● **The problem**
Write out exactly the lines below that run from the line containing "Segment every instance" through the last line of the records.

(Region labeling records)
★ ★ ★ ★

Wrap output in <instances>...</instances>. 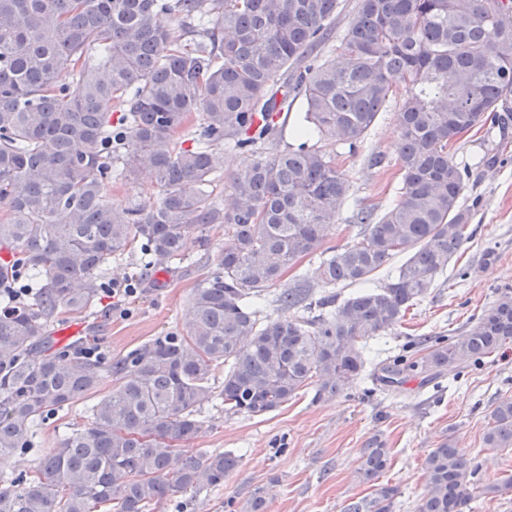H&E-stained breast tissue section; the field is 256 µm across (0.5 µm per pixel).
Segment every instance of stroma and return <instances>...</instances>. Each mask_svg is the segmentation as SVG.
I'll use <instances>...</instances> for the list:
<instances>
[{"label": "stroma", "mask_w": 512, "mask_h": 512, "mask_svg": "<svg viewBox=\"0 0 512 512\" xmlns=\"http://www.w3.org/2000/svg\"><path fill=\"white\" fill-rule=\"evenodd\" d=\"M322 149L335 156L350 183L349 198L323 241L324 247L340 248L360 232L356 202L382 210L397 197L401 174L395 114L379 115L356 154L331 141L323 142ZM454 150L456 161L469 170L460 199L470 212L469 237L401 325L368 342V368L417 354L419 338L461 331L493 302L498 290L512 288V132L503 133L498 126L477 128L464 134ZM210 237L209 249L190 246L185 259L162 274L144 268L136 251L113 262V279H136L138 292L120 306L103 296L92 314L76 319L82 335L97 337L100 353L116 358L178 331L192 288L215 270L226 242L220 226ZM506 394L512 395V342L459 374L417 377L386 390L374 388L367 376L340 396L317 402L309 389L260 417L228 416L218 405L207 406L211 427L188 445V452H231L240 463L222 487L182 496L164 504L161 512H225L227 500L243 504L259 487L265 491L268 512H343L348 503L375 489L359 468L362 449L377 441L390 450V466L381 480L399 490L395 512H413L424 488L422 463L443 442L477 456L486 482L512 475V448L484 442L490 413ZM86 420L83 402L47 420L37 449L14 455L5 471H28L65 431Z\"/></svg>", "instance_id": "stroma-1"}]
</instances>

★ ★ ★ ★

● **Output**
Segment every instance of stroma and return <instances>...</instances>. Each mask_svg is the segmentation as SVG.
I'll use <instances>...</instances> for the list:
<instances>
[{"label": "stroma", "mask_w": 512, "mask_h": 512, "mask_svg": "<svg viewBox=\"0 0 512 512\" xmlns=\"http://www.w3.org/2000/svg\"><path fill=\"white\" fill-rule=\"evenodd\" d=\"M322 149L335 156L350 183L349 198L323 241L324 247L340 248L360 232L356 202L382 210L397 197L401 174L395 114L379 115L356 154L331 141L323 142ZM454 150L456 161L469 170L460 199L470 212L469 237L401 325L368 342V368L417 354L419 338L461 331L493 302L498 290L512 288V132L503 133L498 126L477 128L464 134ZM210 237L209 249L190 246L185 259L162 274L144 268L136 251L113 262V279H136L138 292L120 306L103 296L92 314L76 319L82 335L97 337L100 353L116 358L178 331L192 288L215 270L226 242L220 226ZM506 394L512 395V342L459 374L417 377L386 390L374 388L367 376L340 396L317 402L309 389L260 417L228 416L218 405L207 406L211 427L188 445V452H231L240 463L222 487L182 496L164 504L161 512H225L227 500L243 504L259 487L265 491L268 512H343L348 503L375 489L359 468L362 449L377 441L390 450V466L381 480L399 490L395 512H413L424 488L422 463L443 442L477 456L486 482L512 475V448L484 442L490 413ZM86 420L83 402L47 420L37 449L14 455L5 471H28L65 431Z\"/></svg>", "instance_id": "stroma-1"}]
</instances>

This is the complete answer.